● **PROBLEM DESCRIPTION**
Gather every line in the rows below that contains the word "footprint", and copy each such line in full.

^^^^^^^^

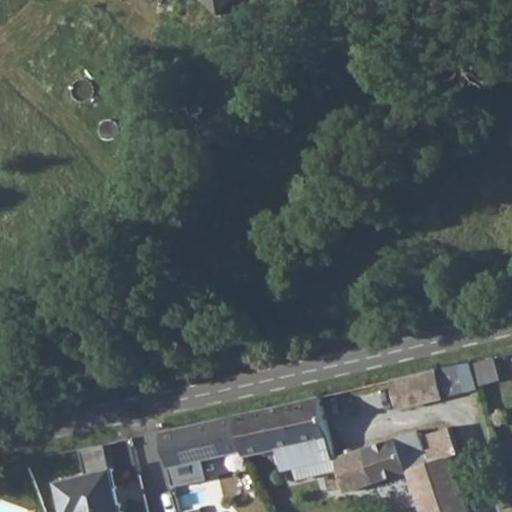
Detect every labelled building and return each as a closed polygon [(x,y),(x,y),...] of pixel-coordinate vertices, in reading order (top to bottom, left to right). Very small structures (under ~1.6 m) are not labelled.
[(211,0),(222,9),(230,0),(211,0)] [(438,367),(411,373),(417,401),(444,395),(438,367)] [(181,426),(163,431),(171,465),(183,462),(244,448),(246,453),(279,446),(290,443),(295,465),(298,477),(339,468),(344,490),(408,470),(422,511),(469,511),(452,456),(460,453),(451,427),(430,434),(435,448),(424,450),(418,430),(335,455),(322,394),(181,426)] [(109,445),(86,448),(89,470),(113,466),(109,445)] [(123,511),(115,471),(58,482),(63,511),(123,511)]
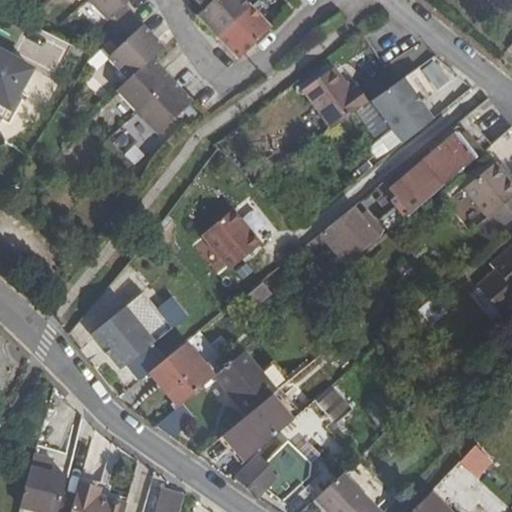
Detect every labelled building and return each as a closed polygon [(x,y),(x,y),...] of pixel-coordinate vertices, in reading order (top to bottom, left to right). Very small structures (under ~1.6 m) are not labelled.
[(126,0),(91,0),(108,18),(126,1),(126,0)] [(210,0),(207,3),(202,9),(222,30),(253,0),(210,0)] [(253,0),(222,30),(243,53),(275,23),(254,0),(253,0)] [(126,1),(108,18),(103,23),(113,34),(137,12),(126,1)] [(146,22),(137,12),(113,34),(122,44),(146,22)] [(339,14),(319,29),(324,35),(343,21),(339,14)] [(164,43),(146,22),(122,44),(111,54),(130,75),(153,53),(164,43)] [(27,68),(0,53),(0,105),(6,108),(27,68)] [(175,75),(153,53),(130,75),(120,86),(140,107),(175,75)] [(434,62),(421,70),(434,90),(446,82),(434,62)] [(196,96),(175,75),(140,107),(161,129),(196,96)] [(301,98),(330,137),(361,114),(350,98),(348,100),(331,77),(301,98)] [(432,125),(400,86),(366,110),(400,150),(432,125)] [(410,214),(464,169),(446,148),(394,194),(410,214)] [(488,220),(511,200),(511,184),(495,165),(463,190),(488,220)] [(357,209),(321,238),(346,268),(381,240),(357,209)] [(204,239),(213,249),(243,224),(235,213),(204,239)] [(213,249),(231,273),(262,248),(243,224),(213,249)] [(485,287),(510,314),(511,312),(511,253),(495,268),(500,274),(485,287)] [(262,286),(249,296),(258,307),(271,297),(262,286)] [(505,318),(510,314),(485,287),(481,290),(505,318)] [(97,333),(104,342),(139,313),(132,305),(97,333)] [(139,313),(104,342),(120,362),(156,334),(139,313)] [(156,334),(120,362),(126,369),(161,341),(156,334)] [(189,344),(153,373),(183,407),(218,378),(219,377),(189,344)] [(218,378),(251,418),(281,393),(265,374),(247,354),(219,377),(218,378)] [(281,393),(283,392),(294,382),(277,363),(265,374),(281,393)] [(334,387),(314,405),(332,424),(352,407),(334,387)] [(251,418),(227,438),(248,461),(302,414),(283,392),(281,393),(251,418)] [(183,407),(158,427),(176,440),(196,422),(183,407)] [(55,461),(36,456),(32,470),(22,508),(41,511),(61,511),(70,479),(52,474),(55,461)] [(266,457),(246,474),(264,493),(284,476),(266,457)] [(327,511),(380,511),(348,477),(320,503),(327,511)] [(484,511),(505,511),(507,511),(486,482),(471,493),(484,511)] [(77,511),(131,511),(133,507),(103,498),(104,492),(84,487),(77,511)] [(185,511),(190,496),(168,490),(161,511),(185,511)] [(442,511),(430,499),(416,511),(442,511)]
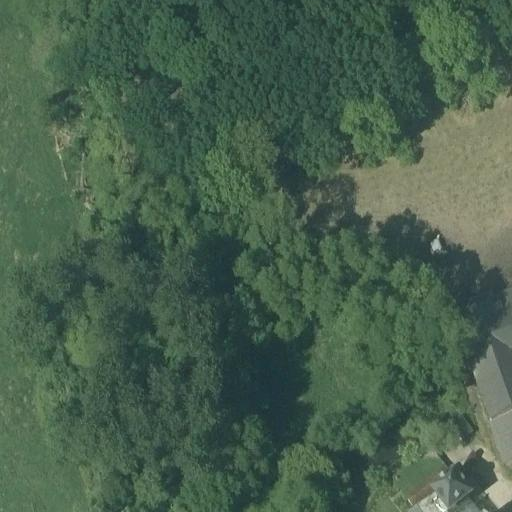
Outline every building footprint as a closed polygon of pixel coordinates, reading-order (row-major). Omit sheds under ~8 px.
[(457,328),(492,429),(511,422),(511,296),(495,302),(499,314),(457,328)] [(511,467),(511,422),(492,429),(506,470),(511,467)] [(393,484),(407,502),(413,498),(446,474),(432,454),(393,484)] [(446,474),(413,498),(421,510),(454,485),(446,474)] [(469,504),(456,487),(422,511),(459,511),(467,506),(469,504)] [(414,511),(417,511),(421,510),(413,498),(407,502),(414,511)]
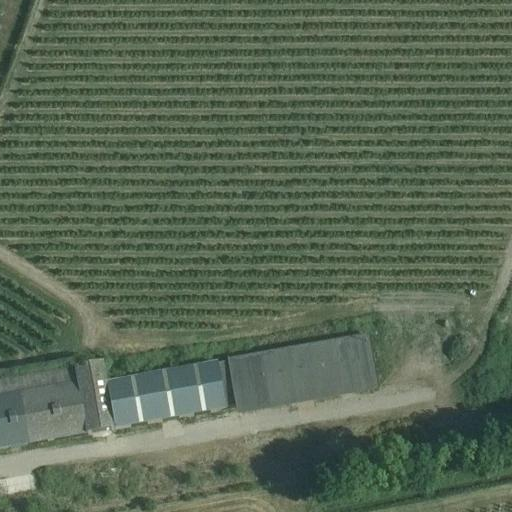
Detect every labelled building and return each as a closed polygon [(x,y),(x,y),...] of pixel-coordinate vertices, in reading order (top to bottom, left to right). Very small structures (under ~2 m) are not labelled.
[(369,337),(107,384),(115,430),(228,412),(228,410),(240,407),(240,409),(378,385),(369,337)] [(394,352),(412,348),(410,338),(392,342),(394,352)] [(115,430),(107,384),(103,365),(76,369),(79,385),(88,435),(115,430)] [(0,399),(79,385),(76,369),(0,381),(0,399)] [(0,450),(88,435),(79,385),(0,399),(0,450)] [(439,402),(464,397),(462,387),(437,392),(439,402)] [(350,403),(376,397),(374,389),(349,395),(350,403)]
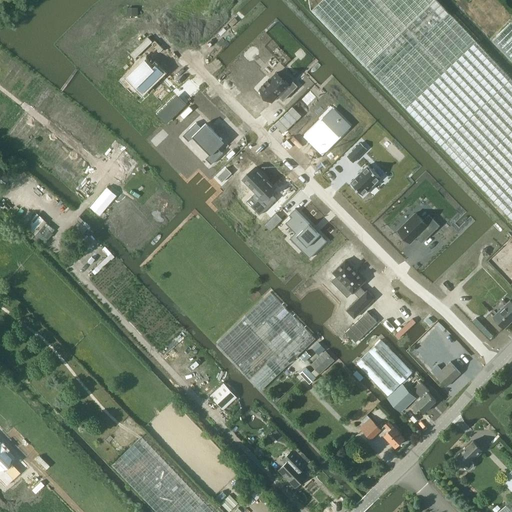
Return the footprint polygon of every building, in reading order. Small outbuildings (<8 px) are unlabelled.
[(511,78),(437,0),(322,0),(312,10),(380,80),(511,218),(511,78)] [(511,21),(492,41),(511,61),(511,21)] [(145,62),(122,84),(138,100),(161,77),(145,62)] [(244,72),(236,81),(244,89),(253,80),(244,72)] [(285,98),(298,86),(288,76),(284,80),(284,79),(282,78),(277,72),(260,89),(264,92),(264,93),(269,98),(269,97),(272,101),(279,95),(280,96),(281,94),(285,98)] [(291,107),(273,125),(281,133),(299,115),(291,107)] [(320,120),(305,136),(314,145),(322,136),(332,146),(339,138),(335,134),(348,121),(337,110),(324,123),(320,120)] [(201,128),(196,123),(183,135),(189,141),(194,136),(205,147),(204,148),(207,151),(208,150),(211,153),(206,158),(212,164),(223,153),(218,148),(219,146),(217,144),(222,139),(221,138),(220,139),(213,132),(214,131),(210,127),(210,128),(206,124),(201,128)] [(353,162),(363,152),(357,147),(348,156),(353,162)] [(363,195),(381,177),(369,165),(351,182),(363,195)] [(272,191),(277,187),(256,166),(245,177),(257,189),(247,199),(260,212),(277,195),(272,191)] [(232,172),(227,167),(217,177),(222,182),(232,172)] [(116,195),(107,187),(90,207),(99,214),(116,195)] [(28,221),(45,202),(35,194),(19,213),(28,221)] [(168,197),(165,196),(161,196),(158,197),(155,199),(153,202),(152,205),(153,208),(154,212),(156,214),(159,216),(163,217),(166,216),(169,215),(172,212),(173,209),(173,206),(173,202),(171,199),(168,197)] [(121,202),(103,219),(134,253),(161,229),(152,219),(147,223),(143,218),(138,222),(131,214),(121,202)] [(317,235),(310,227),(312,225),(295,208),(289,214),(292,217),(286,222),(298,234),(295,237),(306,248),(308,245),(315,252),(327,241),(319,233),(317,235)] [(422,242),(439,225),(429,214),(423,220),(416,212),(398,230),(410,242),(417,236),(418,237),(419,235),(424,240),(422,241),(422,242)] [(44,220),(37,234),(49,240),(56,225),(44,220)] [(359,285),(365,279),(345,259),(333,271),(337,276),(332,280),(338,286),(343,281),(353,292),(354,291),(360,296),(347,309),(355,317),(374,297),(367,289),(365,291),(359,285)] [(260,390),(316,337),(271,292),(216,344),(260,390)] [(504,327),(511,319),(511,301),(510,300),(493,315),(504,327)] [(381,340),(357,363),(388,396),(412,372),(381,340)] [(321,356),(312,365),(320,373),(335,359),(326,351),(319,342),(313,348),(321,356)] [(304,362),(311,356),(306,351),(300,357),(304,362)] [(446,386),(461,373),(450,362),(436,375),(446,386)] [(309,383),(316,377),(307,367),(300,373),(309,383)] [(424,412),(436,401),(428,392),(429,390),(420,381),(413,388),(422,397),(412,407),(416,412),(420,408),(424,412)] [(223,382),(209,395),(223,409),(236,396),(223,382)] [(401,412),(415,398),(402,384),(388,397),(401,412)] [(253,411),(255,413),(257,411),(265,420),(269,417),(266,414),(259,406),(253,411)] [(370,418),(367,415),(362,420),(365,423),(360,427),(371,439),(382,429),(370,417),(370,418)] [(393,426),(388,421),(384,424),(389,429),(384,434),(395,446),(405,437),(393,425),(393,426)] [(241,440),(244,437),(237,430),(234,433),(241,440)] [(156,511),(212,511),(141,436),(111,464),(156,511)] [(456,457),(464,466),(467,469),(468,469),(471,468),(473,466),(474,464),(473,462),(471,459),(482,449),(474,440),(456,457)] [(3,448),(0,444),(0,473),(7,481),(14,475),(7,469),(10,466),(8,464),(13,459),(9,454),(10,453),(4,447),(3,448)] [(296,486),(307,475),(301,469),(307,464),(292,450),(283,459),(286,462),(279,469),(296,486)] [(511,511),(511,468),(501,479),(511,490),(511,498),(497,511),(511,511)] [(248,496),(253,501),(265,490),(252,476),(247,481),(254,490),(248,496)] [(245,482),(238,489),(246,497),(253,490),(245,482)] [(229,494),(220,503),(228,511),(237,503),(229,494)]
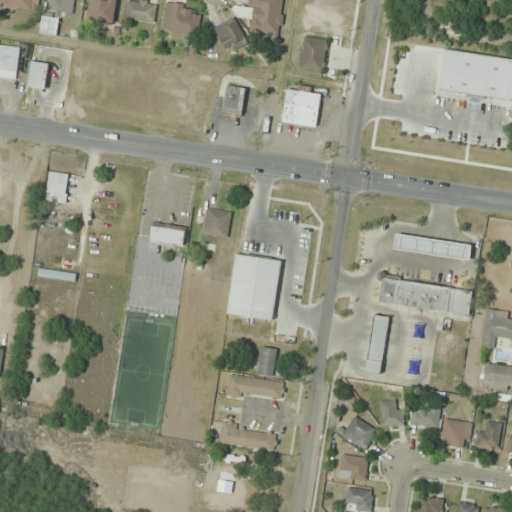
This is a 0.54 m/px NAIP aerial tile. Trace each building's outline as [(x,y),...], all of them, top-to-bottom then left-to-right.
[(31,12),(32,0),(5,0),(4,7),(31,12)] [(75,0),(48,0),(47,15),(74,18),(75,0)] [(115,0),(88,0),(89,23),(115,23),(115,0)] [(154,24),(157,4),(131,0),(127,0),(124,19),(154,24)] [(282,0),(250,0),(250,34),(282,35),(282,0)] [(202,16),(192,14),(193,8),(174,4),(169,31),(197,37),(202,16)] [(226,51),(246,40),(234,18),(214,28),(226,51)] [(328,40),(304,37),(300,70),(324,73),(328,40)] [(0,78),(16,81),(19,58),(8,57),(10,47),(0,45),(0,78)] [(49,64),(31,62),(27,89),(46,91),(49,64)] [(226,113),(245,112),(244,86),(225,87),(226,113)] [(282,123),(317,128),(321,95),(312,94),(313,88),(299,86),(298,92),(287,90),(282,123)] [(70,176),(49,174),(46,202),(67,205),(70,176)] [(228,238),(231,213),(207,209),(203,235),(228,238)] [(186,245),(186,228),(151,227),(150,243),(186,245)] [(470,260),(472,245),(396,235),(394,250),(470,260)] [(274,321),(282,260),(235,255),(228,315),(274,321)] [(75,283),(76,276),(39,269),(38,276),(75,283)] [(473,291),(383,278),(379,304),(470,316),(473,291)] [(496,339),(511,339),(511,312),(485,311),(482,349),(495,350),(496,339)] [(366,372),(381,374),(389,318),(375,316),(366,372)] [(277,349),(261,347),(257,375),(273,377),(277,349)] [(484,386),(511,389),(511,367),(486,365),(484,386)] [(285,383),(229,375),(227,394),(282,402),(285,383)] [(381,427),(403,427),(403,410),(396,410),(396,401),(381,401),(381,427)] [(410,426),(439,430),(441,411),(413,407),(410,426)] [(342,437),(365,450),(377,430),(354,417),(342,437)] [(472,424),(445,419),(441,444),(468,449),(472,424)] [(477,449),(499,449),(499,423),(486,423),(486,432),(477,432),(477,449)] [(275,452),(277,432),(222,425),(220,444),(275,452)] [(365,481),(369,459),(343,455),(339,477),(365,481)] [(372,511),(374,491),(347,489),(345,509),(372,511)] [(441,511),(444,501),(422,496),(419,511),(441,511)] [(477,511),(478,504),(457,503),(456,511),(477,511)]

^^^^^^^^

● **EXPECTED OUTPUT**
Outline every building footprint as a closed polygon of pixel coordinates, reading-order (row-major). Omit sheds under ~8 px.
Return the footprint polygon of every building, in reading order. Small outbuildings (<8 px) are unlabelled.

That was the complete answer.